• [Directions for this task]:
Every line of the material below should be output exactly as written, with the images skipped.

• [Data extract]:
◇ ◇ ◇ ◇ ◇ ◇ ◇

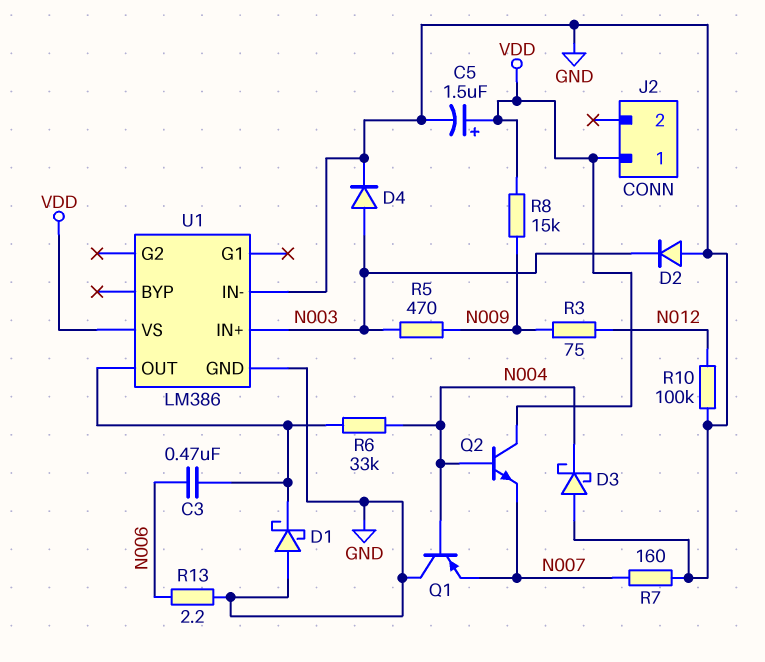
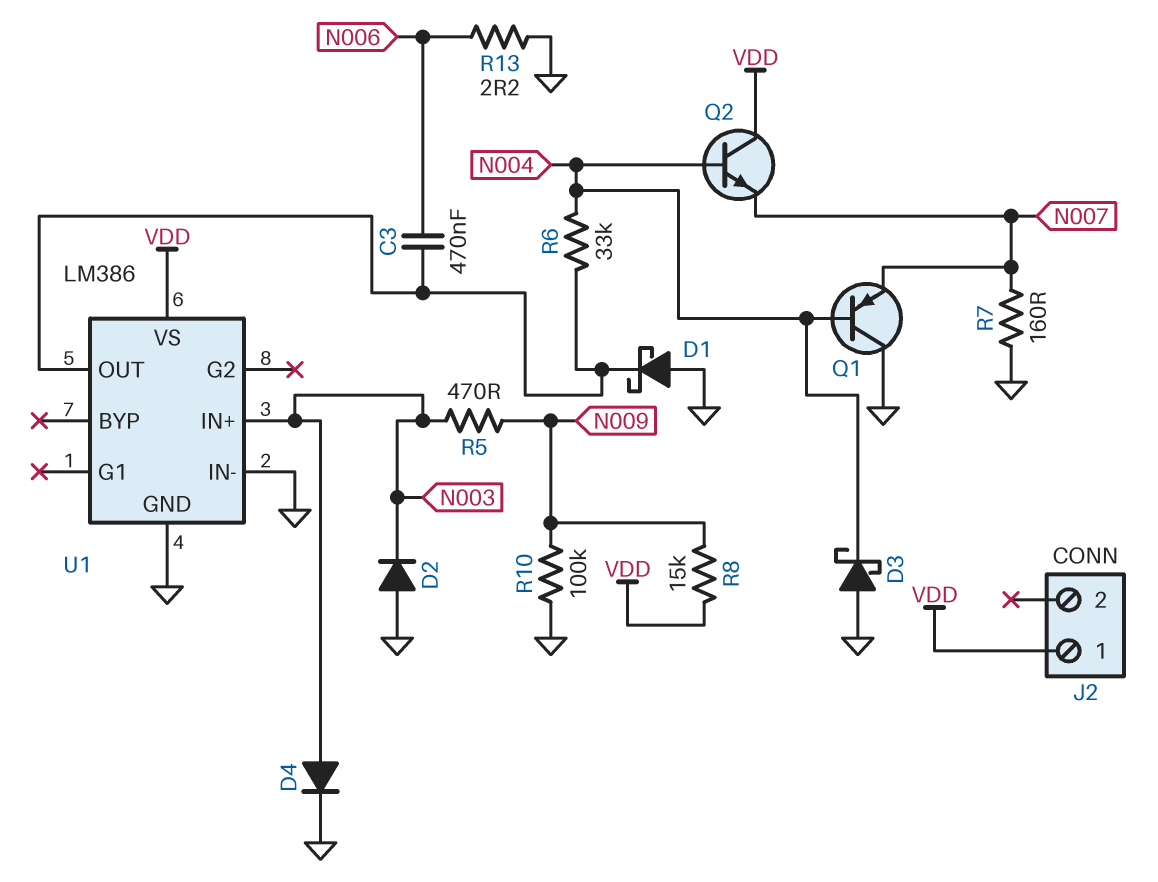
C5: 1.5uF (plus VDD, minus GND) -> none
R3: 75 (N009, N012) -> none
R10: 100k (GND, N012) -> 100k (GND, N009)

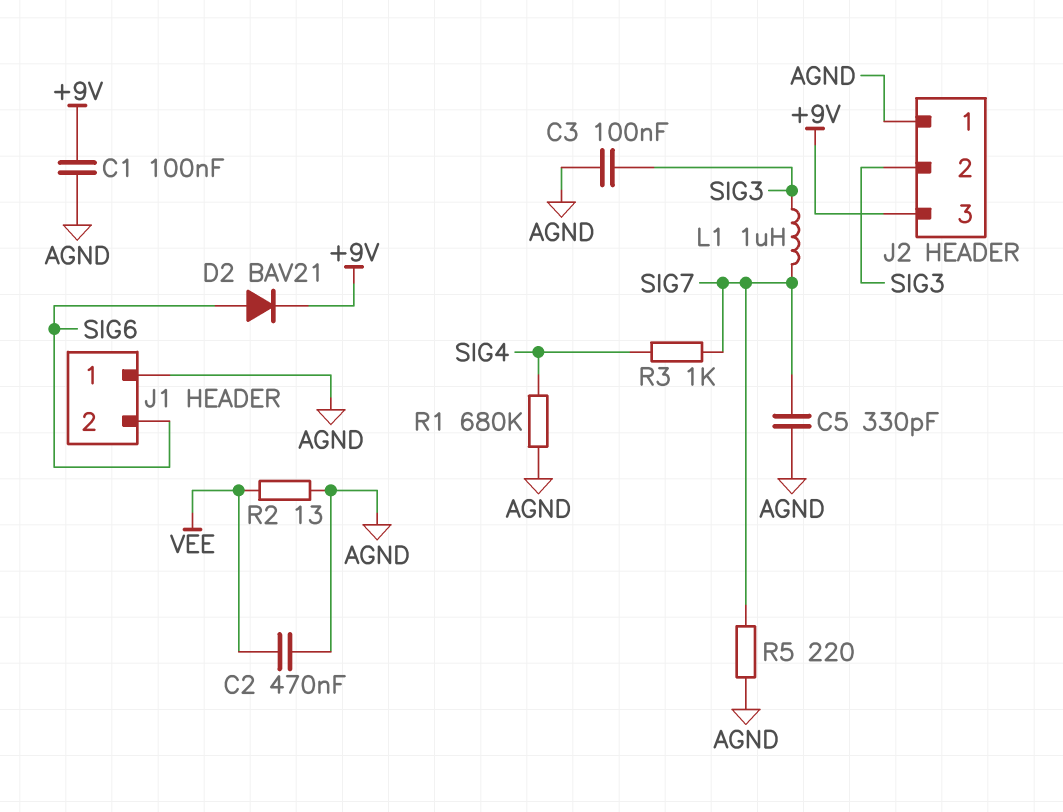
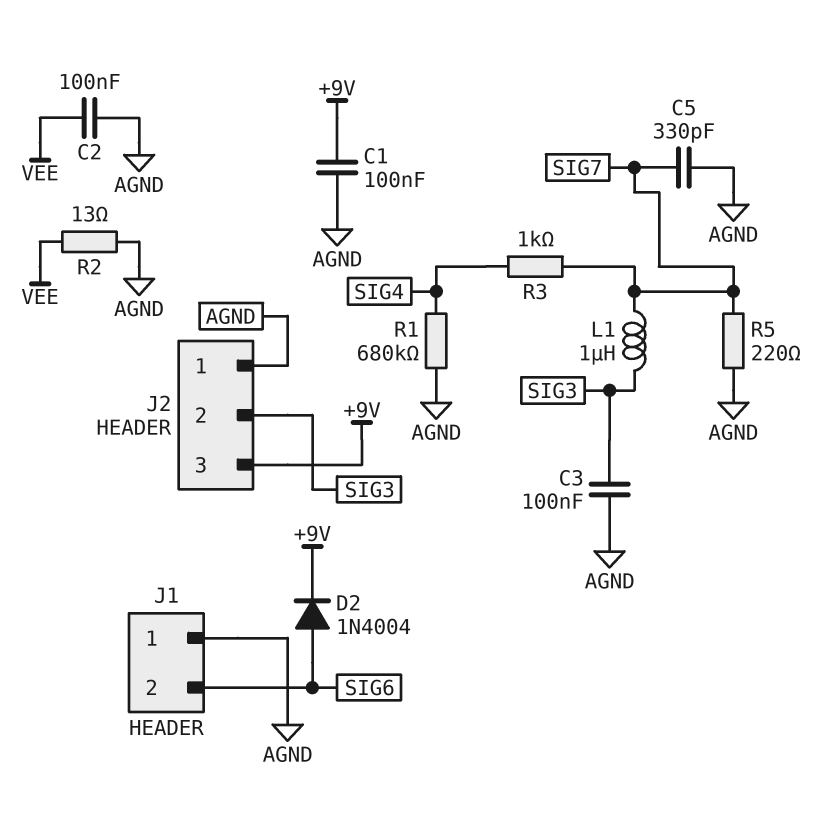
C2: 470nF (AGND, VEE) -> 100nF (AGND, VEE)
D2: diode BAV21 (A SIG6, K +9V) -> diode 1N4004 (A SIG6, K +9V)

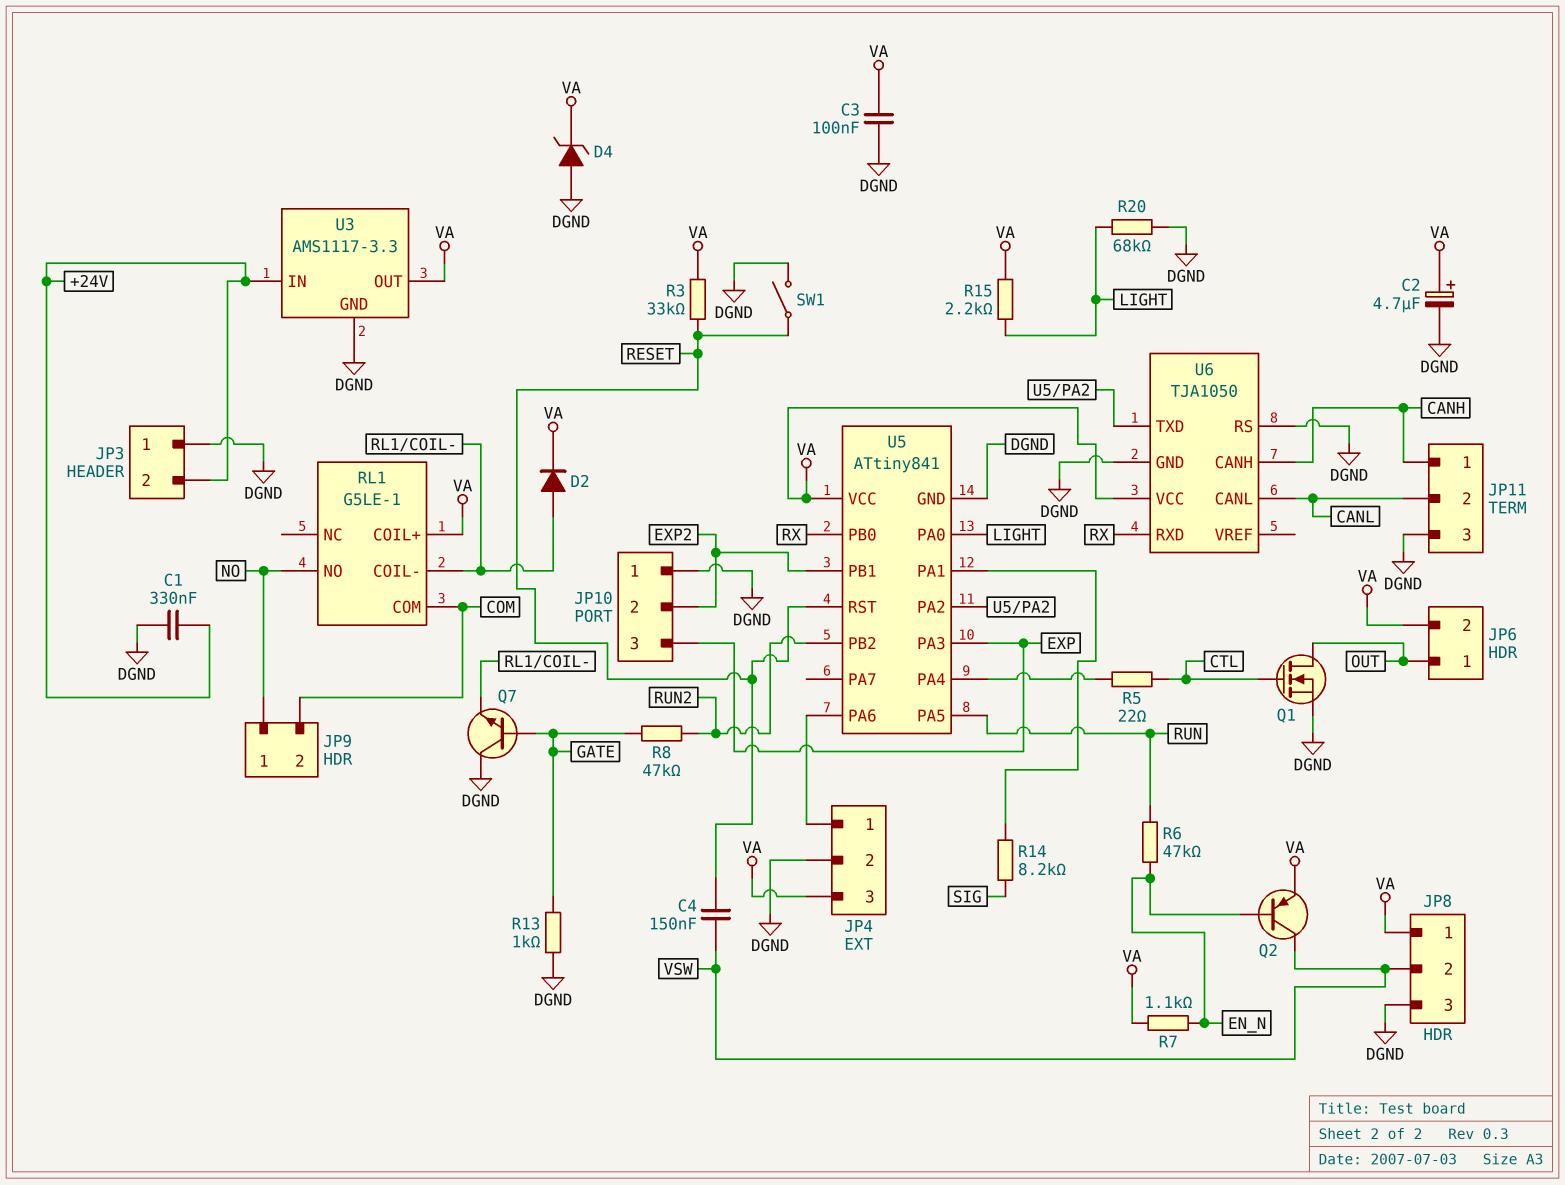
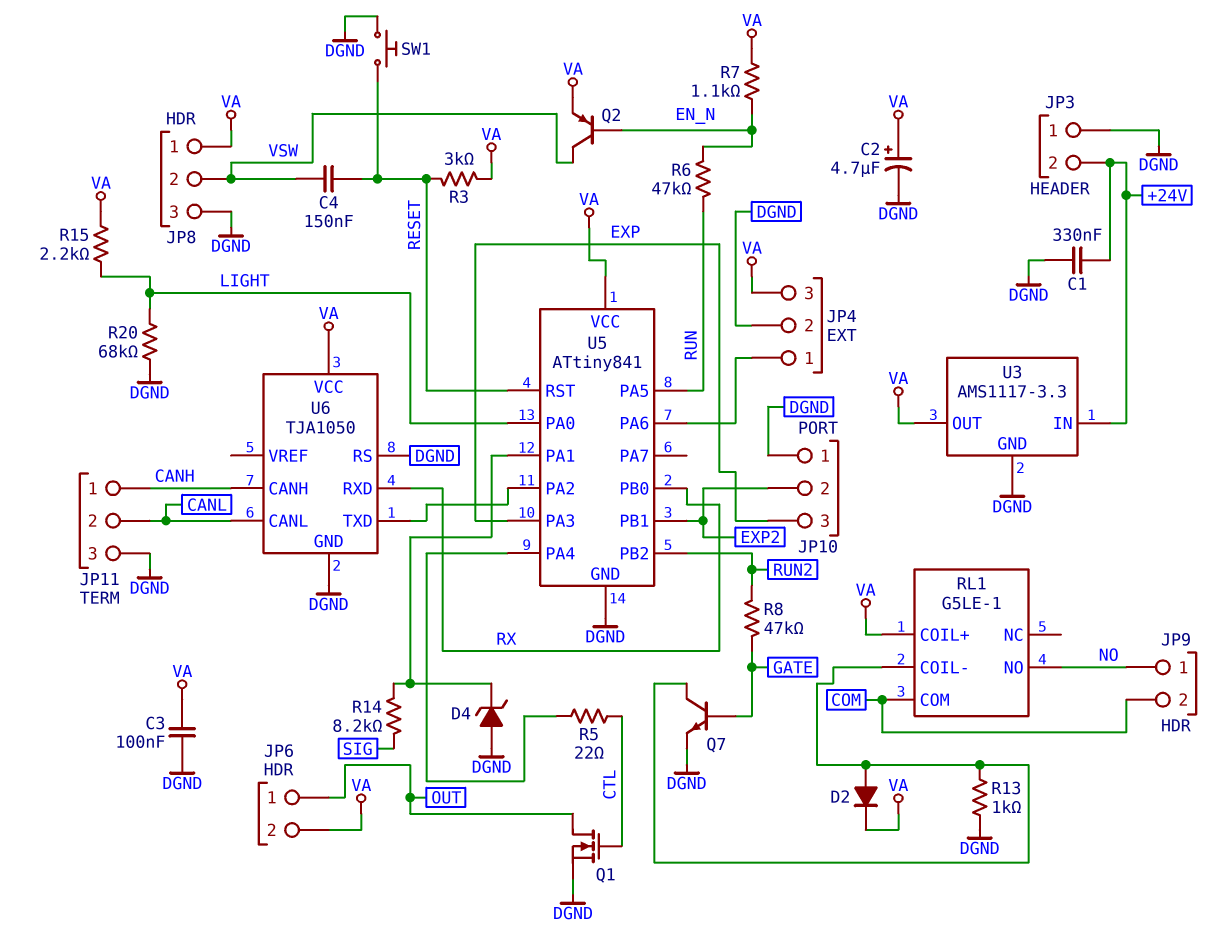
D4: zener (A DGND, K VA) -> zener (A DGND, K U5/PA1)
Q7: NPN (B GATE, C DGND, E RL1/COIL-) -> NPN (B GATE, C RL1/COIL-, E DGND)
R3: 33k (RESET, VA) -> 3k (RESET, VA)
R13: 1k (DGND, GATE) -> 1k (DGND, RL1/COIL-)
SW1: switch (DGND, RESET) -> button (DGND, RESET)

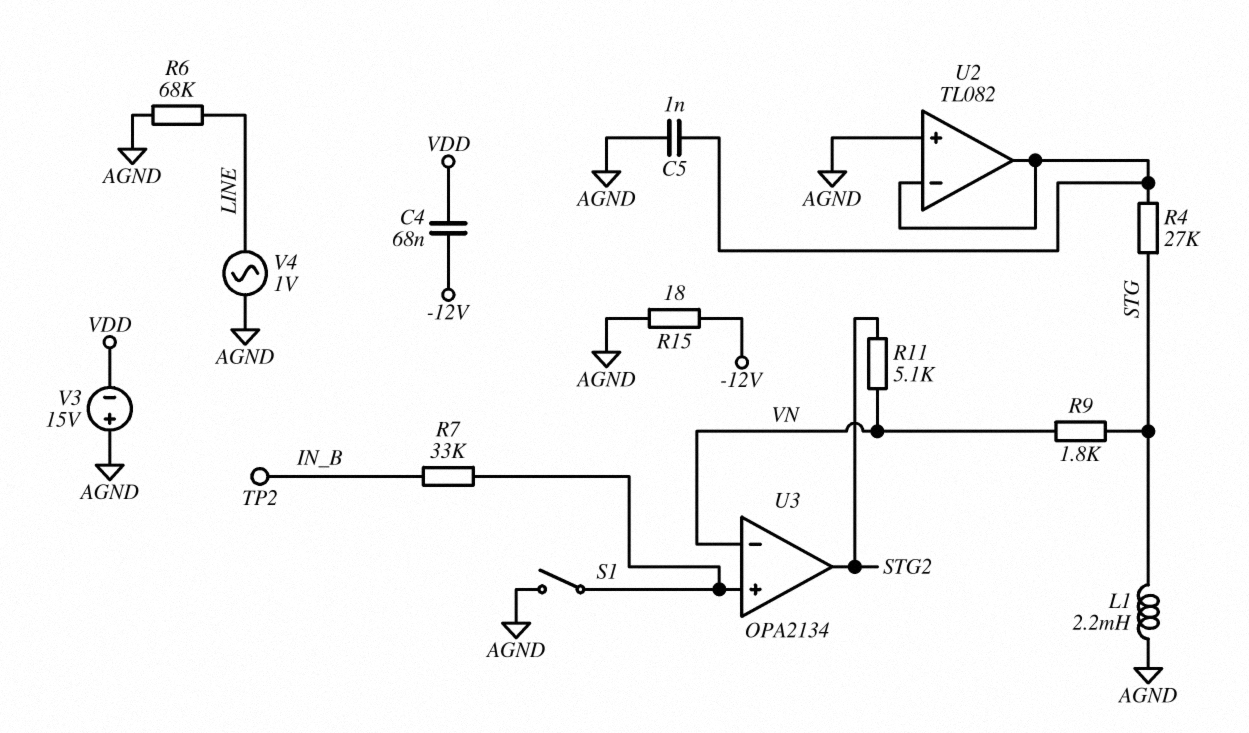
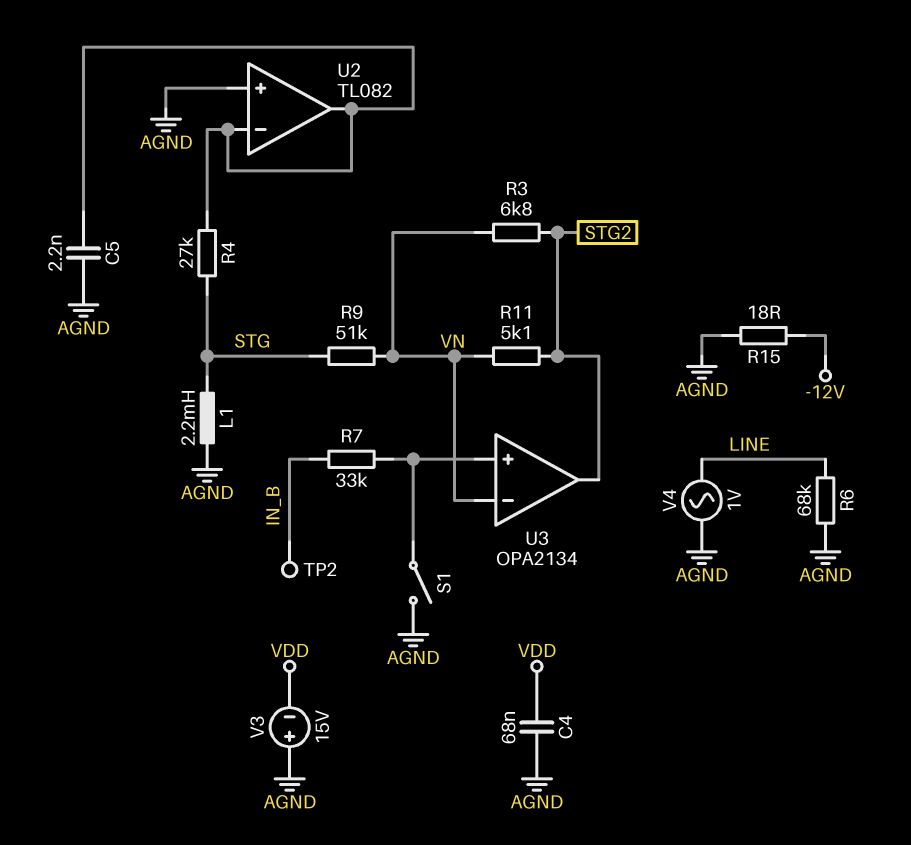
C4: 68nF (-12V, VDD) -> 68nF (AGND, VDD)
C5: 1nF (AGND, U2/in-) -> 2.2nF (AGND, U2/in-)
R3: none -> 6.8k (STG2, VN)
R9: 1.8k (STG, VN) -> 51k (STG, VN)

◇ ◇ ◇ ◇ ◇ ◇ ◇

• [Task solution]:
C5: 1.5uF (plus VDD, minus GND) -> none
R3: 75 (N009, N012) -> none
R10: 100k (GND, N012) -> 100k (GND, N009)

C2: 470nF (AGND, VEE) -> 100nF (AGND, VEE)
D2: diode BAV21 (A SIG6, K +9V) -> diode 1N4004 (A SIG6, K +9V)

D4: zener (A DGND, K VA) -> zener (A DGND, K U5/PA1)
Q7: NPN (B GATE, C DGND, E RL1/COIL-) -> NPN (B GATE, C RL1/COIL-, E DGND)
R3: 33k (RESET, VA) -> 3k (RESET, VA)
R13: 1k (DGND, GATE) -> 1k (DGND, RL1/COIL-)
SW1: switch (DGND, RESET) -> button (DGND, RESET)

C4: 68nF (-12V, VDD) -> 68nF (AGND, VDD)
C5: 1nF (AGND, U2/in-) -> 2.2nF (AGND, U2/in-)
R3: none -> 6.8k (STG2, VN)
R9: 1.8k (STG, VN) -> 51k (STG, VN)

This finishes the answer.